YOUR TASK: Only the final stretch of the data is wanted: reproduce the line containing "SW4: button (N23, N24) -> button (AGND, N23)" and each line after it, exactly.
(AVAILABLE RECORDS Opens)
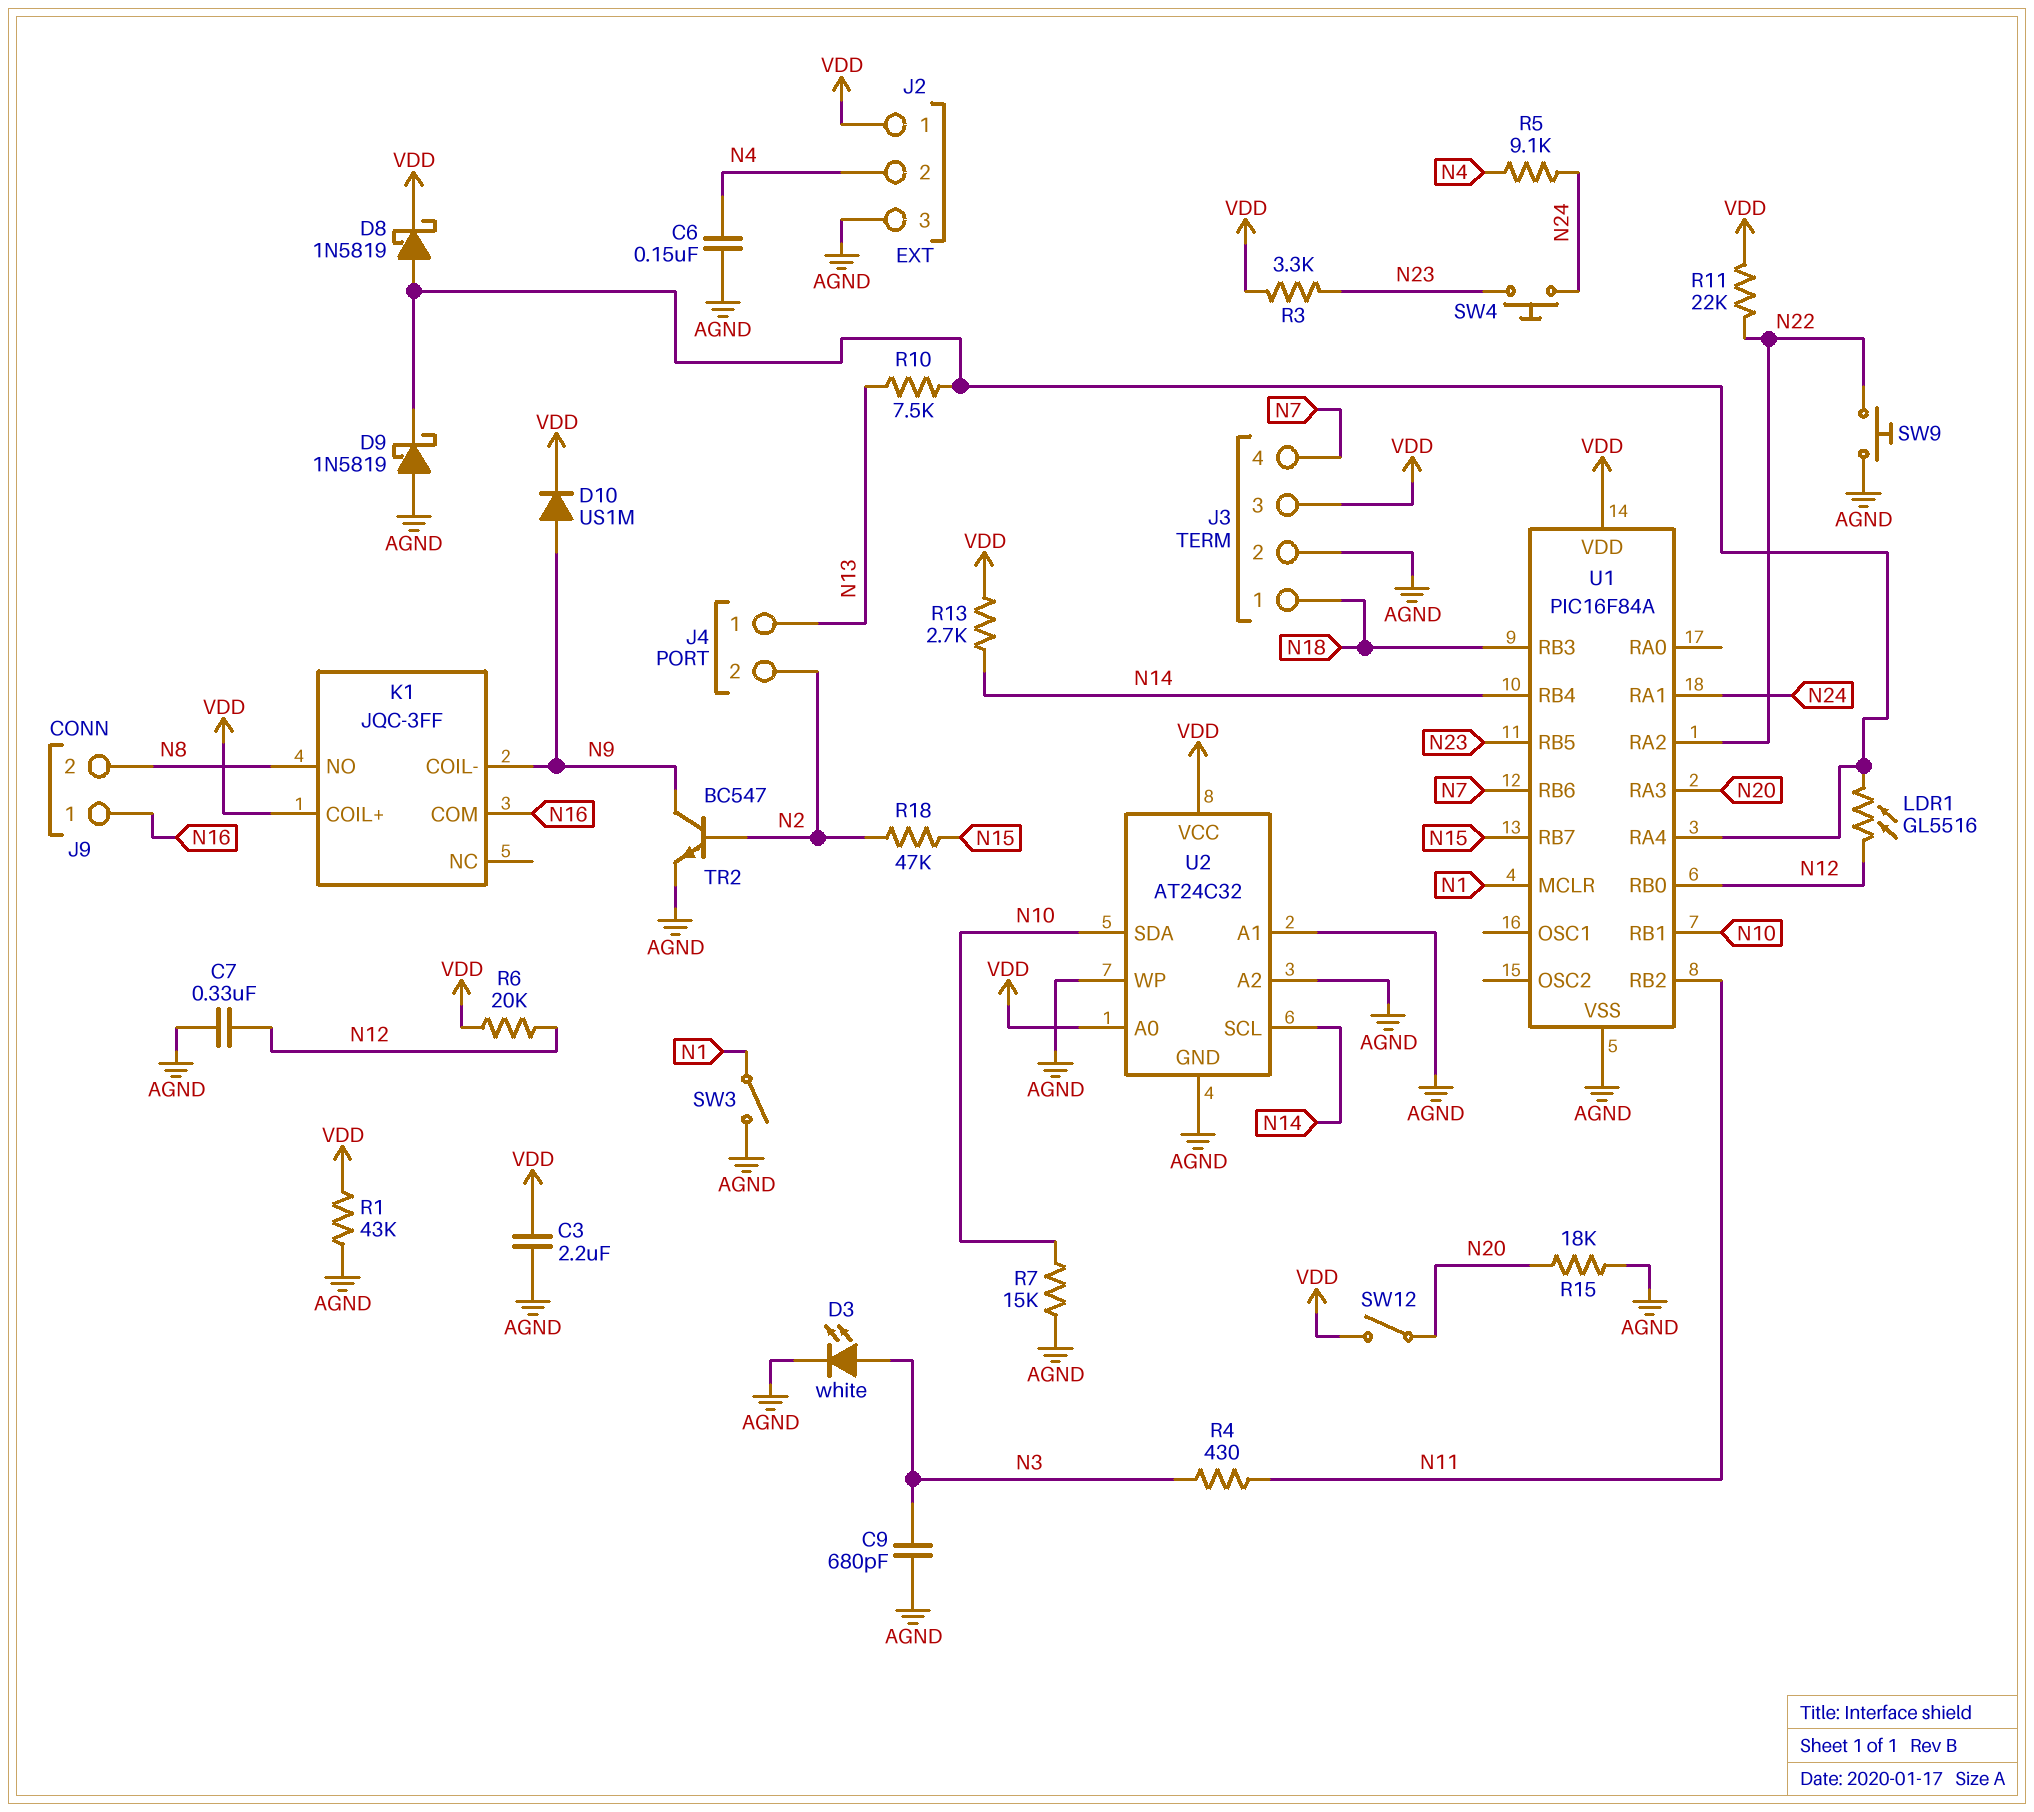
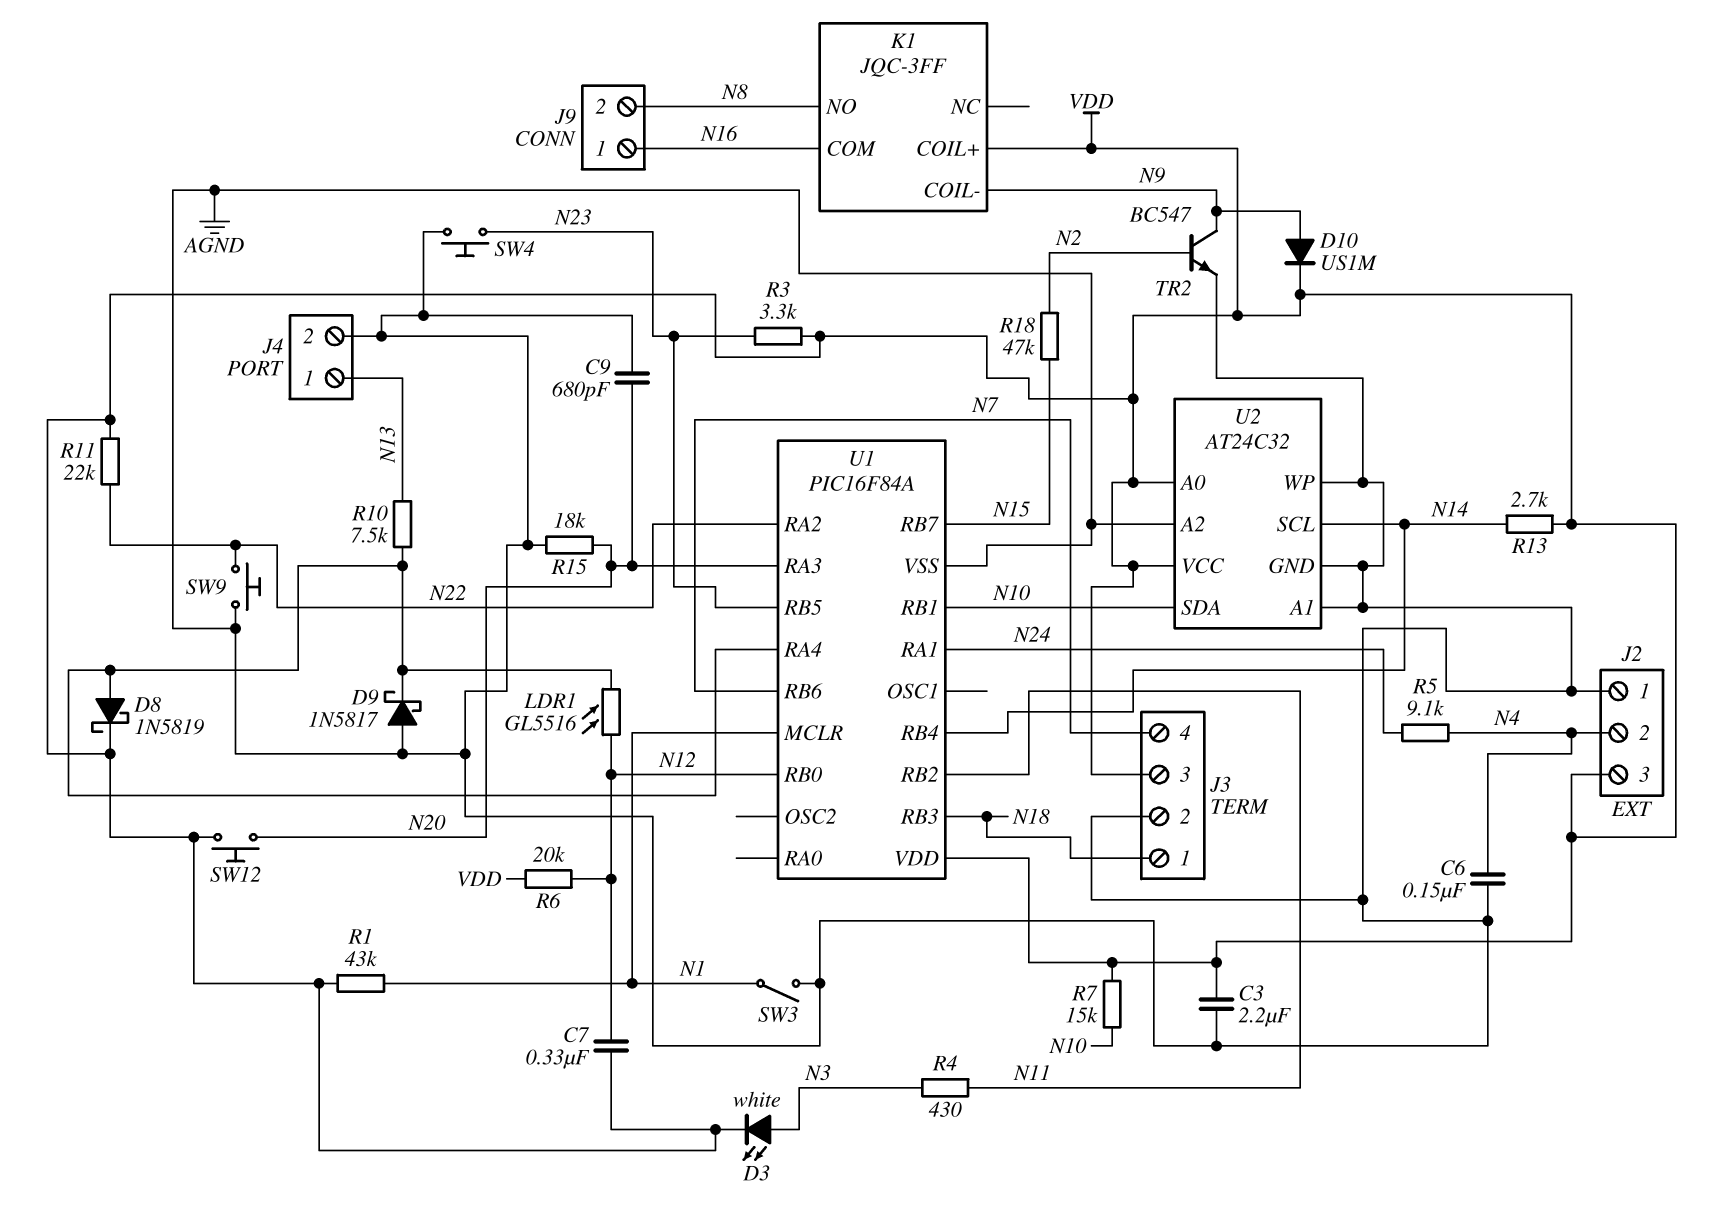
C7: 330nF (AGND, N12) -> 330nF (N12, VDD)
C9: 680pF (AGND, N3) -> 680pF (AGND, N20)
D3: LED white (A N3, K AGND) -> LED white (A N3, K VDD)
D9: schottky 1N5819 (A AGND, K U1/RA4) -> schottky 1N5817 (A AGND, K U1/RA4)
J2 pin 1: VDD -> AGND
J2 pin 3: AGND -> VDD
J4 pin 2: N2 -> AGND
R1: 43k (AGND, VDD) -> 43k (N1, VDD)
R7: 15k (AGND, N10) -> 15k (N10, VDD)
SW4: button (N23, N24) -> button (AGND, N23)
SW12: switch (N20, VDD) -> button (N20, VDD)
(AVAILABLE RECORDS Closes)
OUTPUT FOR THIS TASK:
SW4: button (N23, N24) -> button (AGND, N23)
SW12: switch (N20, VDD) -> button (N20, VDD)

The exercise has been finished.